● DATA SECTION:
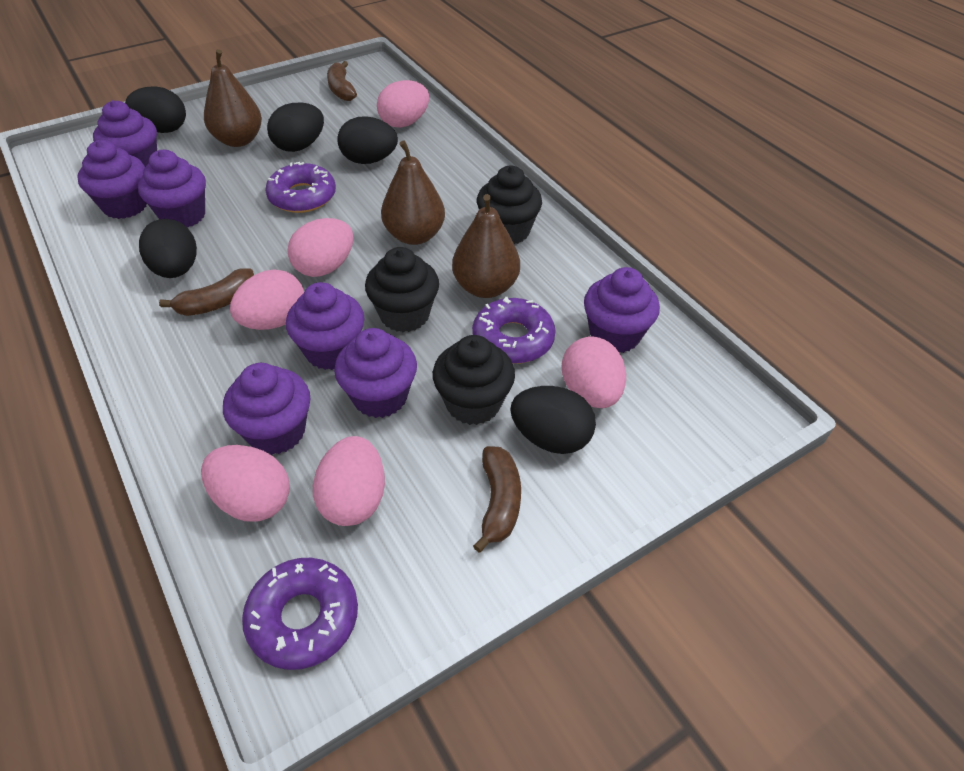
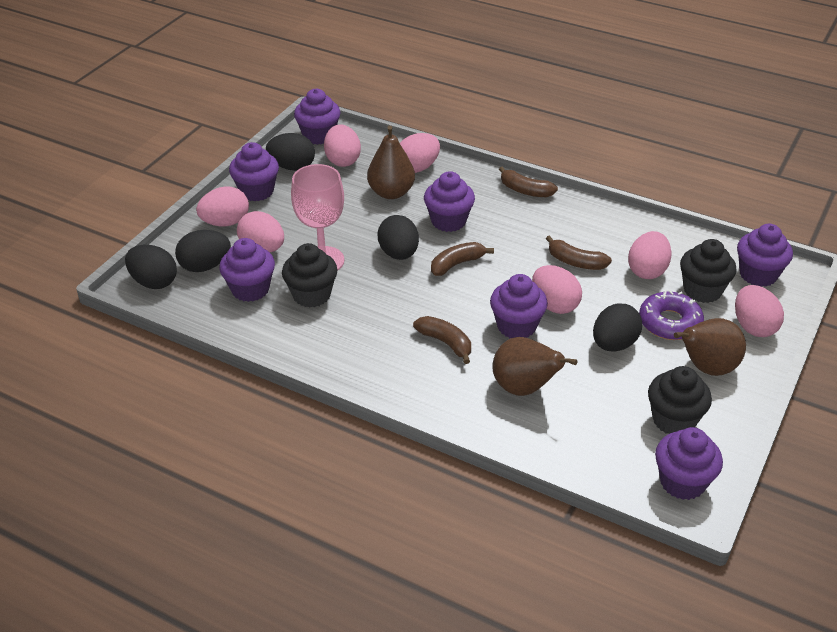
brown banana: 3 -> 4
pink egg: 6 -> 7
pink goblet: 0 -> 1
purple donut: 3 -> 1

● TASK TO CARRY OUT: Copy out all of the material exactly as written, without its pictures.

● RESPONSE BELOW:
brown banana: 3 -> 4
pink egg: 6 -> 7
pink goblet: 0 -> 1
purple donut: 3 -> 1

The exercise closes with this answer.